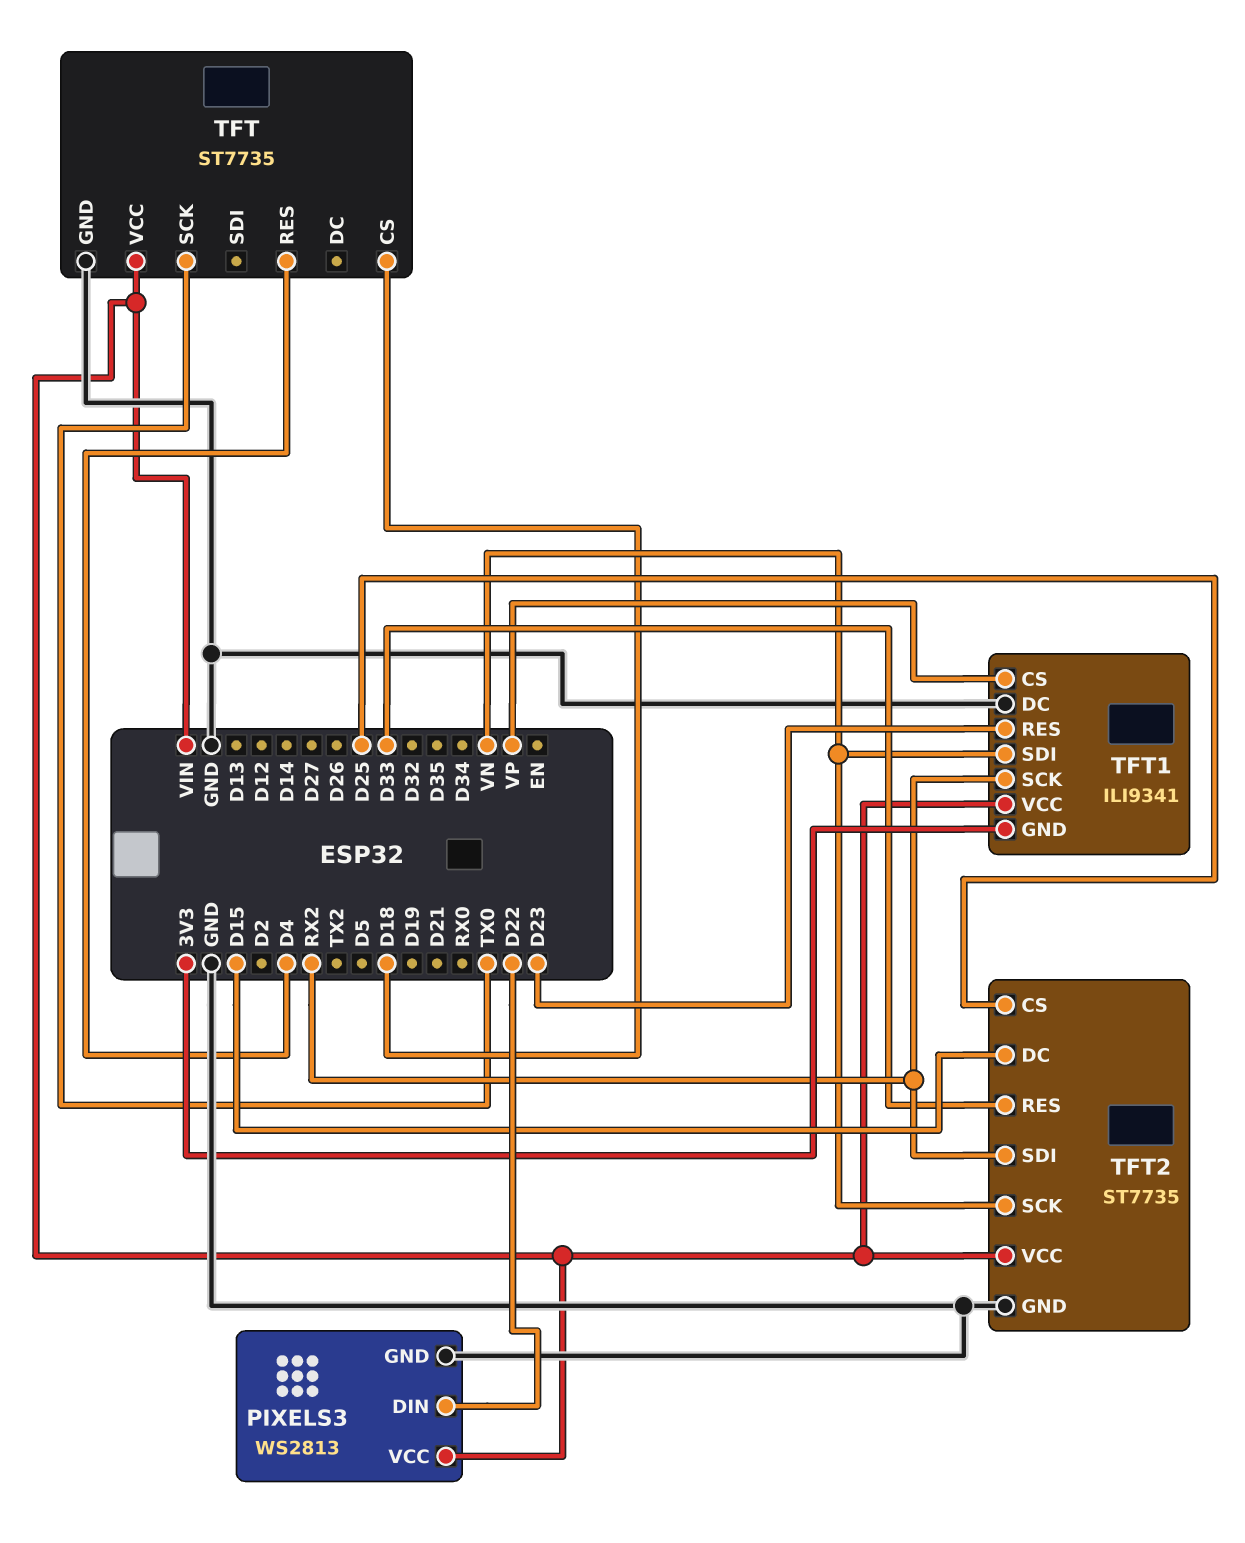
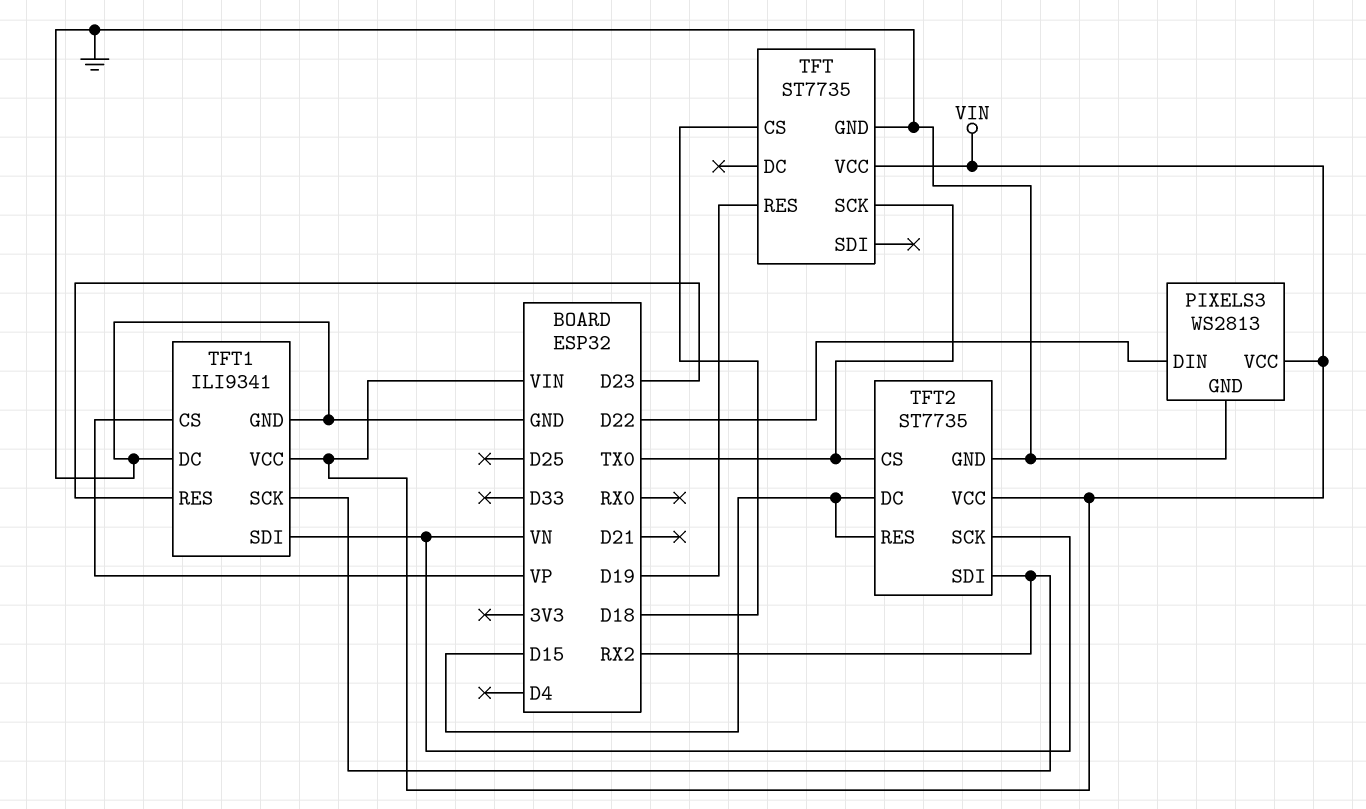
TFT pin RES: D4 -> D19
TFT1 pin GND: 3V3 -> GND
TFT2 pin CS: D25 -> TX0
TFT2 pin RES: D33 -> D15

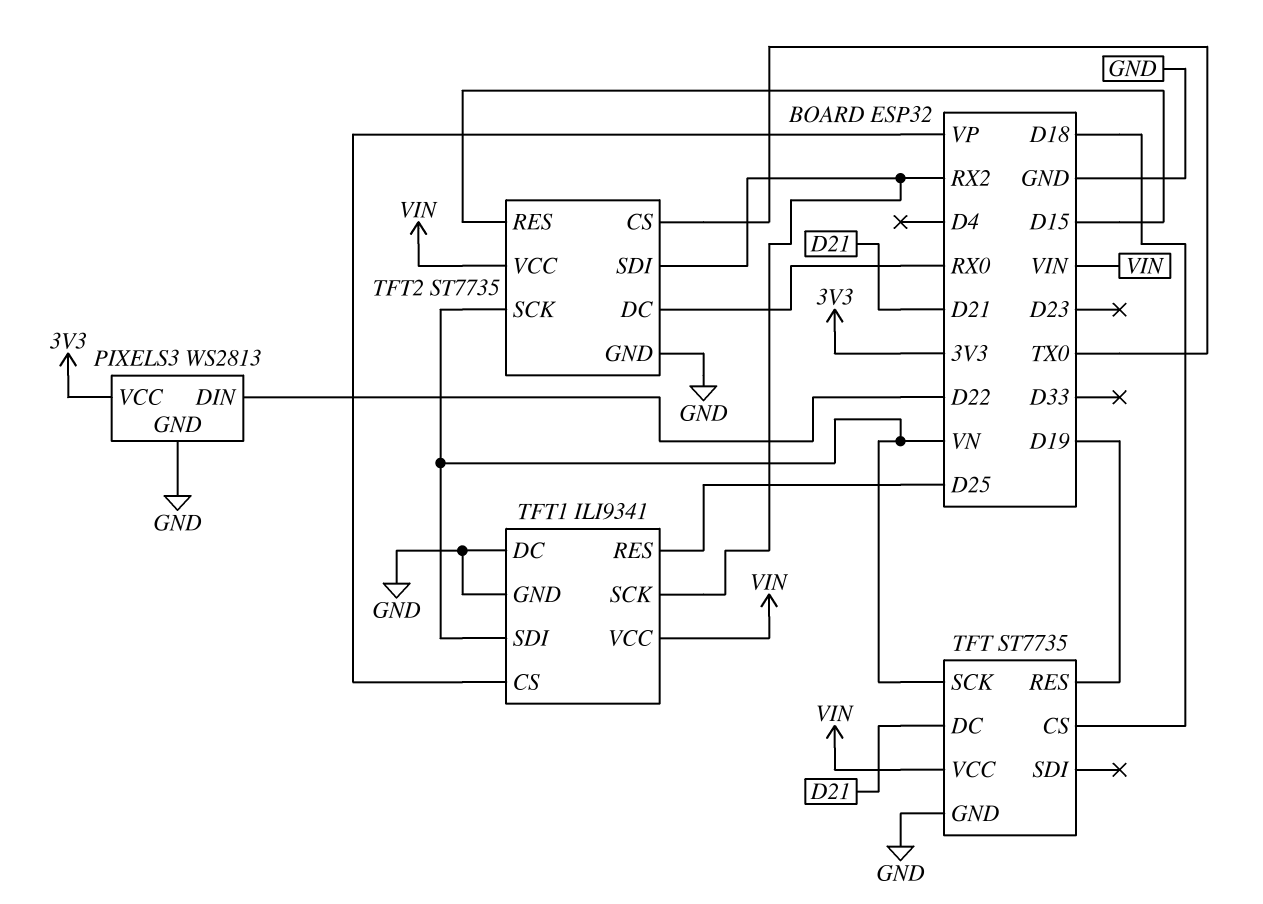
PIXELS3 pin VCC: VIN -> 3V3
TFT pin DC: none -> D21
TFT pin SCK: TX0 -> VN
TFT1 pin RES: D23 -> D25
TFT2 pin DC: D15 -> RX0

---

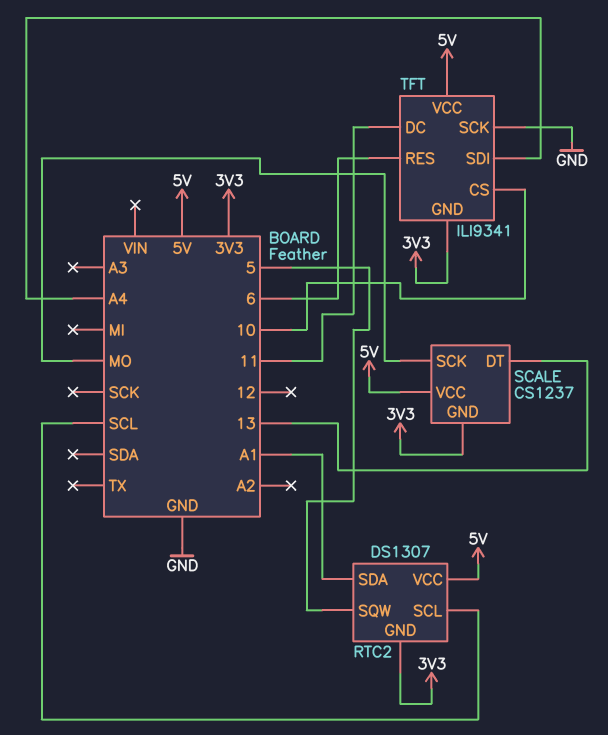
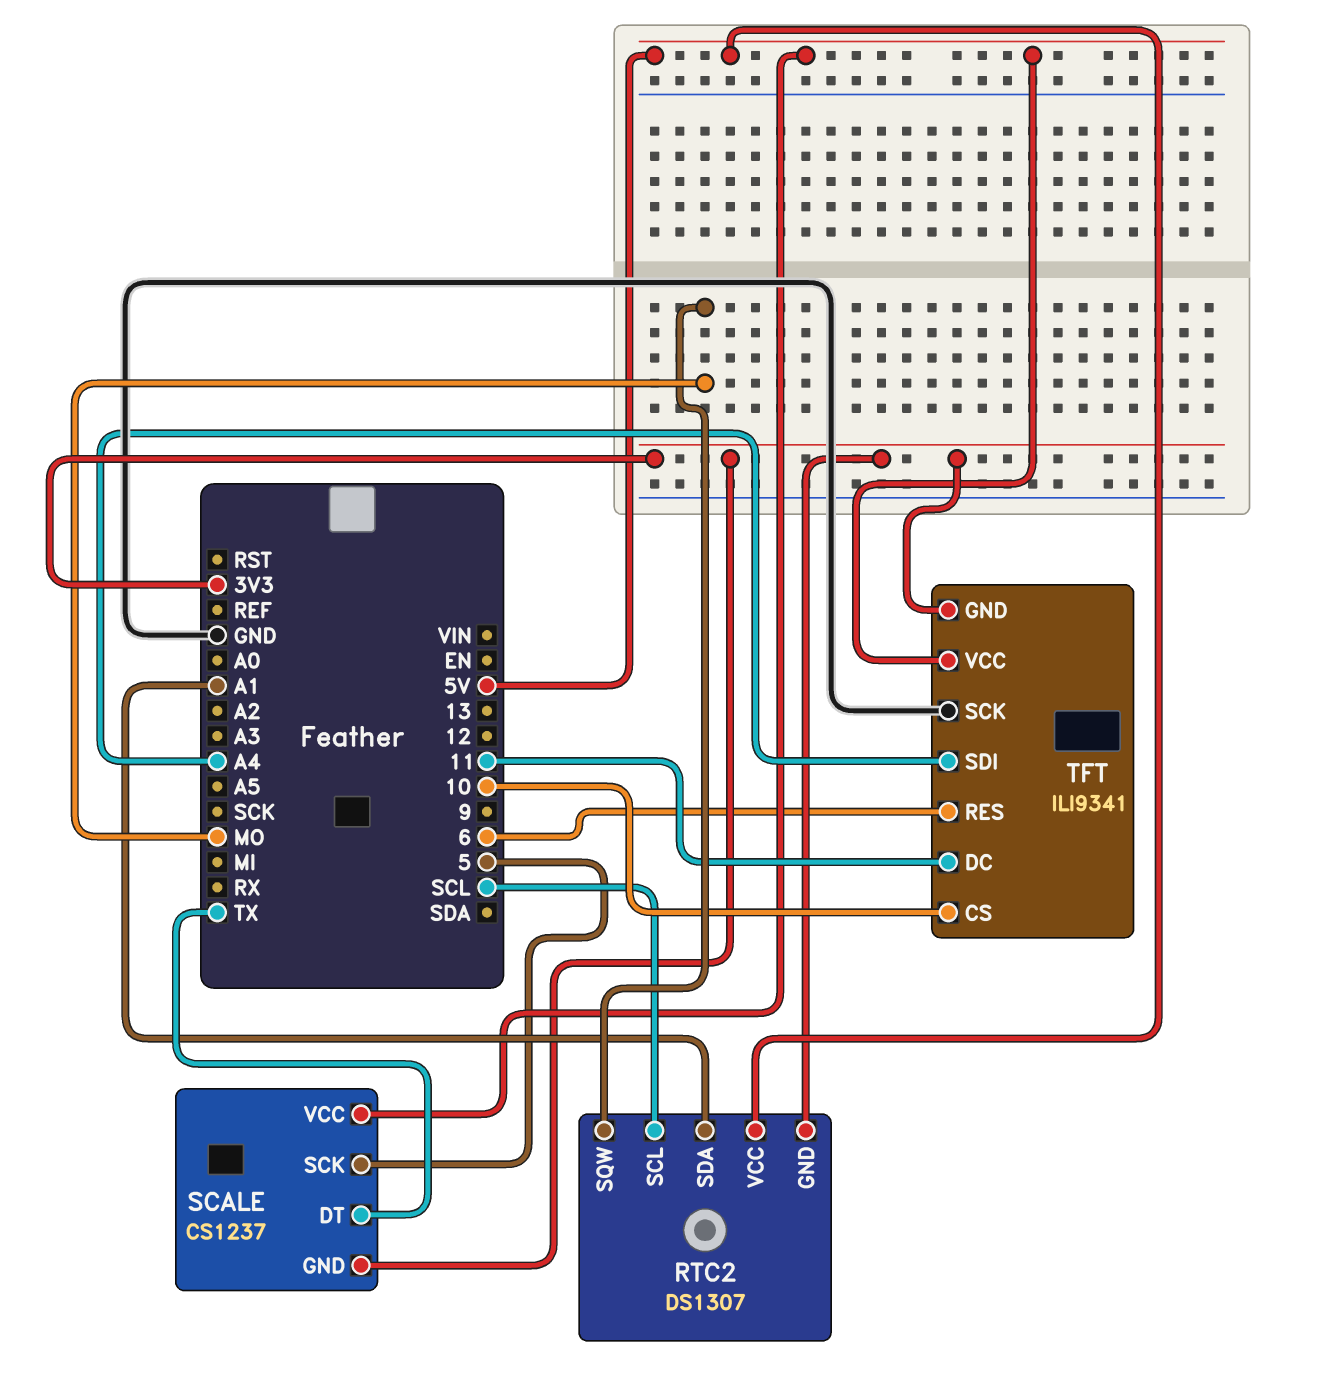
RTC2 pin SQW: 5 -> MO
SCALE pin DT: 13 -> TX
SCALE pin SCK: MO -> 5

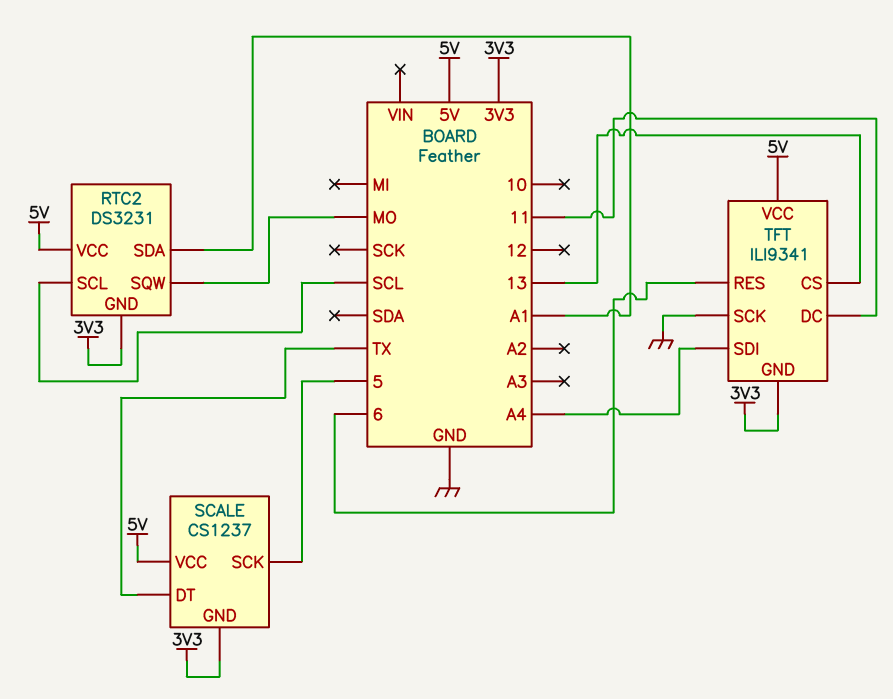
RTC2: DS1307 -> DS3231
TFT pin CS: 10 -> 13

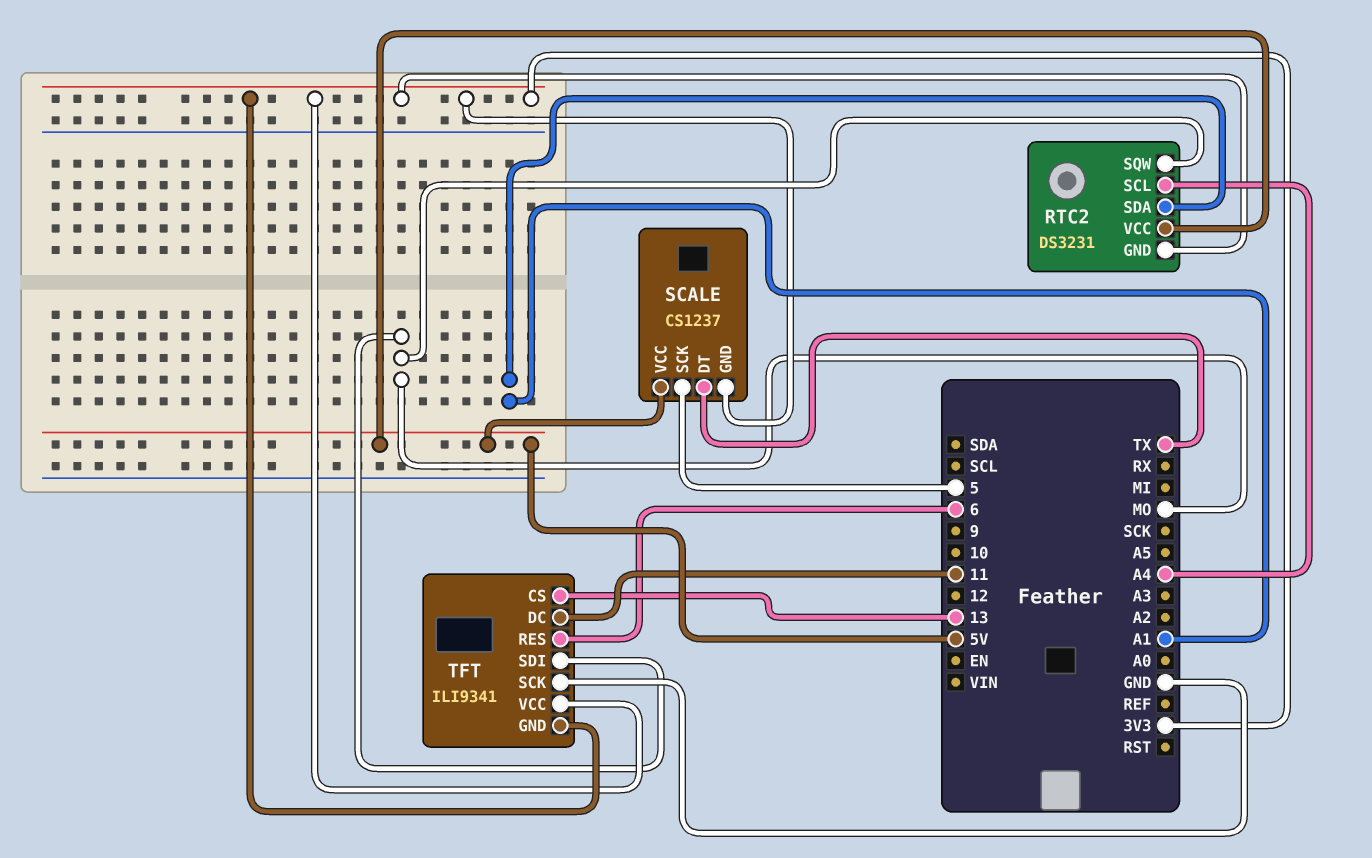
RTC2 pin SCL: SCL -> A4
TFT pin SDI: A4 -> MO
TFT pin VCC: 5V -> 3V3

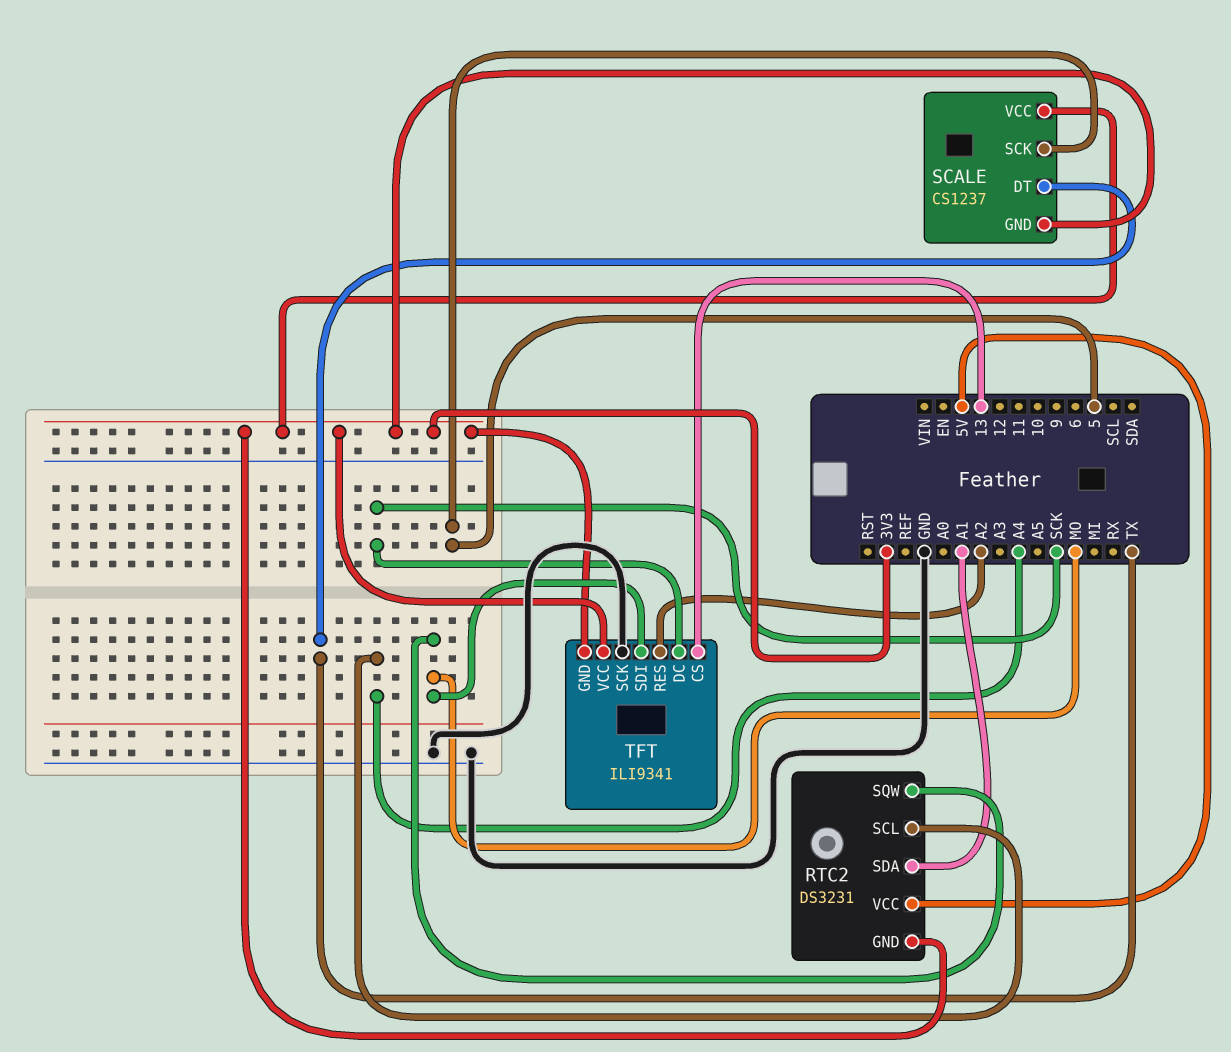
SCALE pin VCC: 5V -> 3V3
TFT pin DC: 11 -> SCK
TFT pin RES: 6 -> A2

AIM OF THE EXERCISE » Pictures are to be left out. Write out only the lines above starting at the one with "TFT pin RES: D4 -> D19" and ending at the one with "TFT2 pin DC: D15 -> RX0", both lines included, exactly.

RESPONSE FOR THIS EXERCISE »
TFT pin RES: D4 -> D19
TFT1 pin GND: 3V3 -> GND
TFT2 pin CS: D25 -> TX0
TFT2 pin RES: D33 -> D15

PIXELS3 pin VCC: VIN -> 3V3
TFT pin DC: none -> D21
TFT pin SCK: TX0 -> VN
TFT1 pin RES: D23 -> D25
TFT2 pin DC: D15 -> RX0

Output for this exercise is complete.